### DIRECTIONS
Repeat nothing but the line containing "purple jar [195,65,234,123]" and the lines that follow it, up to and including the last line of the data below.

### GIVEN INFORMATION
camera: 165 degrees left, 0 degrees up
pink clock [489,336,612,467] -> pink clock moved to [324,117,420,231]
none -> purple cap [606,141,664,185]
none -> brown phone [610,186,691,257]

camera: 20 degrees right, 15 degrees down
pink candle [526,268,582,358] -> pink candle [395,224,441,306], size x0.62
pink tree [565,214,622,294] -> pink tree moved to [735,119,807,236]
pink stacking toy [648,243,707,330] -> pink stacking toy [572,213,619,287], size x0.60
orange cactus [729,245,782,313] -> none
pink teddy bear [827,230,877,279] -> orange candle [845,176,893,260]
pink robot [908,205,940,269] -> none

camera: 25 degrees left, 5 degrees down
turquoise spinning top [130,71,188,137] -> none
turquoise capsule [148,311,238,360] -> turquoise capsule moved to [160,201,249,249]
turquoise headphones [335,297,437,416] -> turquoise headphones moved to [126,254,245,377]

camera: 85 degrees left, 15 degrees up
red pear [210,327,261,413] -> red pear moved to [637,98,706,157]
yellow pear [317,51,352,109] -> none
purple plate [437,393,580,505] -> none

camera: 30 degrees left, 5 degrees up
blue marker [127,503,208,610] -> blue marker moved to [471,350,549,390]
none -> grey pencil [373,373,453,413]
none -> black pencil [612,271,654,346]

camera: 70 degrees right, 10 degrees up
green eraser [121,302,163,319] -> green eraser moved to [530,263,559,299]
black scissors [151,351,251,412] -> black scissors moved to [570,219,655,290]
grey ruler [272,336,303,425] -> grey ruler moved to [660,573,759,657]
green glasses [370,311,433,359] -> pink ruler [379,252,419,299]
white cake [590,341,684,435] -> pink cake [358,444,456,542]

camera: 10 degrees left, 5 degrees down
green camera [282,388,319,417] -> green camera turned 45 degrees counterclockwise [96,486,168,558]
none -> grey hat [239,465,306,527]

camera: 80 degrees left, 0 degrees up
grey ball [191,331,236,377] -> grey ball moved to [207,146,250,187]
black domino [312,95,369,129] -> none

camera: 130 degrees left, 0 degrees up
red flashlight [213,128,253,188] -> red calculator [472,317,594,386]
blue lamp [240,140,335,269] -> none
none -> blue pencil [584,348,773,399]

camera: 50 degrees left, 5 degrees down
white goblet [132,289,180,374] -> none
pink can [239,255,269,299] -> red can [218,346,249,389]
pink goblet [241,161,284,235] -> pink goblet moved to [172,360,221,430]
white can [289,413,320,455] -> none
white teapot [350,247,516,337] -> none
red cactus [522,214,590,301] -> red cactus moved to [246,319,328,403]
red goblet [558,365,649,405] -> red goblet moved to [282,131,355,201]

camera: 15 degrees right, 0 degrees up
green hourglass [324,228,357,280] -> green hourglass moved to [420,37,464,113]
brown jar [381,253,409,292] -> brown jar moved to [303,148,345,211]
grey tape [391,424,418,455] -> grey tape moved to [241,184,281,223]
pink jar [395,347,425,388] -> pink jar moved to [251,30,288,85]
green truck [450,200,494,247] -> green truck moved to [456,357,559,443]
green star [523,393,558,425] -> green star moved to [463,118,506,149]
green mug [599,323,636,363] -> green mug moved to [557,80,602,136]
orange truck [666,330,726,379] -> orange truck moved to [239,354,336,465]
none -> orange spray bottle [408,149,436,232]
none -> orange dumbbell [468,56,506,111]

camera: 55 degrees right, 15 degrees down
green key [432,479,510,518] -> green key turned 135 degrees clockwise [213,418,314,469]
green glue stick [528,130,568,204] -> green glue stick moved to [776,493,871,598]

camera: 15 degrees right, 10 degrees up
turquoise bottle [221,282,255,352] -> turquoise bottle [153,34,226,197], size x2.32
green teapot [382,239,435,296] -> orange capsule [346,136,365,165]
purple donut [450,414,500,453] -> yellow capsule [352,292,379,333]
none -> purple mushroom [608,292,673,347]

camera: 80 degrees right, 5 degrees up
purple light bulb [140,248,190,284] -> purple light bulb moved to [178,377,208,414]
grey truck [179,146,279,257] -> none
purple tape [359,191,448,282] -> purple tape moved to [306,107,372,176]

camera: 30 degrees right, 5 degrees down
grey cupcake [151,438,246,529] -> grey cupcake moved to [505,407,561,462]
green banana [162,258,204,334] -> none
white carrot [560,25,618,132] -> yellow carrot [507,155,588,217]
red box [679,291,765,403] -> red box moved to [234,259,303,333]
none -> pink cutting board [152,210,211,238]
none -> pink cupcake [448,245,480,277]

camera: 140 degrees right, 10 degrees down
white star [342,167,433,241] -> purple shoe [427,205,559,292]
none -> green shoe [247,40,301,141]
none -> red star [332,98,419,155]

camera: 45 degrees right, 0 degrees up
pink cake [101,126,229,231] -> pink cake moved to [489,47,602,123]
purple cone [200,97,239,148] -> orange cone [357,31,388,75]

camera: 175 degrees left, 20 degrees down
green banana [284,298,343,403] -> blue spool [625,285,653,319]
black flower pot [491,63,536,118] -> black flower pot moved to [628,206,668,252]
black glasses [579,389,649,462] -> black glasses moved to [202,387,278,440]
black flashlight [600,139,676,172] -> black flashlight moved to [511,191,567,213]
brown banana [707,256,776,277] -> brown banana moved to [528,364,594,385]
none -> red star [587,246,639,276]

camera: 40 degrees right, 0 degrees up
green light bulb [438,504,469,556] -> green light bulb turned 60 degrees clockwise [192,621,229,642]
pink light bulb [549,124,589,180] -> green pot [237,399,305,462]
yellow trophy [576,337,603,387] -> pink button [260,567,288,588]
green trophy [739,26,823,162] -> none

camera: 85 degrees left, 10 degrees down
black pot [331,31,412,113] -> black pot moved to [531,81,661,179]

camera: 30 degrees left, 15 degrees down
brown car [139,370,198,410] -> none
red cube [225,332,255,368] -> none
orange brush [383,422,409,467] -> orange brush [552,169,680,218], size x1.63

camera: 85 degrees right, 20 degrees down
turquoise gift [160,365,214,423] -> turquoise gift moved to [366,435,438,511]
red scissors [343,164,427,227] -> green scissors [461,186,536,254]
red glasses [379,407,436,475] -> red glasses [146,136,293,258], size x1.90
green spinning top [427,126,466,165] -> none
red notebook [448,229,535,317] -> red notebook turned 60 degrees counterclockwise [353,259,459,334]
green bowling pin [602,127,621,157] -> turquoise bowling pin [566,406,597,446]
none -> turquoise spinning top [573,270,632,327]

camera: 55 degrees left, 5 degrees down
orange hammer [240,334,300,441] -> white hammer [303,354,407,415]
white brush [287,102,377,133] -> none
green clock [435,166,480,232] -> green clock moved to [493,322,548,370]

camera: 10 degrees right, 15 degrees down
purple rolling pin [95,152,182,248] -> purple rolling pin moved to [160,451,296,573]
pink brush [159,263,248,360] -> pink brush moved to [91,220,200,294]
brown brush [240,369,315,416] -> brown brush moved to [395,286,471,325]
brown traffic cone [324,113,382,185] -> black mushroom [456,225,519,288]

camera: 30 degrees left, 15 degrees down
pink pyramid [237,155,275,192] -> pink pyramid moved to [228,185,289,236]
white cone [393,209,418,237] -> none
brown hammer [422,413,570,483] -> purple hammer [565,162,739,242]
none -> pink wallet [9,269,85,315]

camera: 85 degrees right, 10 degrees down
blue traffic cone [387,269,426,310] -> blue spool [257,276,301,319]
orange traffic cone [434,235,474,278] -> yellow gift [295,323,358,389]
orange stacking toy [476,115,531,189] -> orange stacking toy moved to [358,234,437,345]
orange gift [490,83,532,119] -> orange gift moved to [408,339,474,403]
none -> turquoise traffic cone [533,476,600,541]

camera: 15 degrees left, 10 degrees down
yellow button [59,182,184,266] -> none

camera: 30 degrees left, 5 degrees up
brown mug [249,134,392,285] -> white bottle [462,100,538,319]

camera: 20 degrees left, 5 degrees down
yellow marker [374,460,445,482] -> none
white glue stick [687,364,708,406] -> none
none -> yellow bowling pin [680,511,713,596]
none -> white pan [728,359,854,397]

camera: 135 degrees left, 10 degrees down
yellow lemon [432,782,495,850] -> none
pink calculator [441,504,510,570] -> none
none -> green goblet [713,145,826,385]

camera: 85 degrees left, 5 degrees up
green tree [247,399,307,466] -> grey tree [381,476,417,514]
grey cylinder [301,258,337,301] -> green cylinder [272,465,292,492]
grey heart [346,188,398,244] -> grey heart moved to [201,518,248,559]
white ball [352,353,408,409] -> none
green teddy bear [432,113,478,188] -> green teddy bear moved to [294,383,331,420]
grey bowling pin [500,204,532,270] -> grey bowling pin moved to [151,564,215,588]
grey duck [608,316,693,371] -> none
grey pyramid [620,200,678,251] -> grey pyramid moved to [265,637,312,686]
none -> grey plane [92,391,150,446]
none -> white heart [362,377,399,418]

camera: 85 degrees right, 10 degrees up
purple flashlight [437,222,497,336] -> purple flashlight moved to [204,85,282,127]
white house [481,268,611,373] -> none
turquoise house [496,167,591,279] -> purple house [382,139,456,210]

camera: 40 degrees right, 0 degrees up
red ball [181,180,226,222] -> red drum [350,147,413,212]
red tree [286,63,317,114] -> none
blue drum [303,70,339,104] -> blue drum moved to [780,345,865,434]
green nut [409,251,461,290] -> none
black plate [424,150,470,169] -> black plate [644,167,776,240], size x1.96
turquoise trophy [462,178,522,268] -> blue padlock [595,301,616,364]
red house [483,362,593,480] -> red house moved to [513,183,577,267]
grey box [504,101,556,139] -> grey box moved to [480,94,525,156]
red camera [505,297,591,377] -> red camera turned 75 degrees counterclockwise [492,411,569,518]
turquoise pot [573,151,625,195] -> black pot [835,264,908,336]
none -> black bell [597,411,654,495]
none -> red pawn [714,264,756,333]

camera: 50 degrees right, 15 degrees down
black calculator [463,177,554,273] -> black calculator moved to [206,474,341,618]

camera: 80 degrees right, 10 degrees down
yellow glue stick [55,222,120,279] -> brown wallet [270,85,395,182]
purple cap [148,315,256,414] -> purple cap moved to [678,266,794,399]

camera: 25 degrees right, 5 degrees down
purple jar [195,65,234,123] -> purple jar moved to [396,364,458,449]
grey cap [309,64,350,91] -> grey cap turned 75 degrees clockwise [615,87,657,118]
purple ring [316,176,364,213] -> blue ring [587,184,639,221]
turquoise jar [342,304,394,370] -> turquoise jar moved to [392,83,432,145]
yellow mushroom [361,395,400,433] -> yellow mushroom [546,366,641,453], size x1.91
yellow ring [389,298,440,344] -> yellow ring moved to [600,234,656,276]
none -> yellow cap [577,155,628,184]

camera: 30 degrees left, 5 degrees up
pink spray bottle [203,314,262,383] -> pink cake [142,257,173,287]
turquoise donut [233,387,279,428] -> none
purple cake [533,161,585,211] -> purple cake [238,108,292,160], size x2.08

### TASK SOLUTION
purple jar [195,65,234,123] -> purple jar moved to [396,364,458,449]
grey cap [309,64,350,91] -> grey cap turned 75 degrees clockwise [615,87,657,118]
purple ring [316,176,364,213] -> blue ring [587,184,639,221]
turquoise jar [342,304,394,370] -> turquoise jar moved to [392,83,432,145]
yellow mushroom [361,395,400,433] -> yellow mushroom [546,366,641,453], size x1.91
yellow ring [389,298,440,344] -> yellow ring moved to [600,234,656,276]
none -> yellow cap [577,155,628,184]

camera: 30 degrees left, 5 degrees up
pink spray bottle [203,314,262,383] -> pink cake [142,257,173,287]
turquoise donut [233,387,279,428] -> none
purple cake [533,161,585,211] -> purple cake [238,108,292,160], size x2.08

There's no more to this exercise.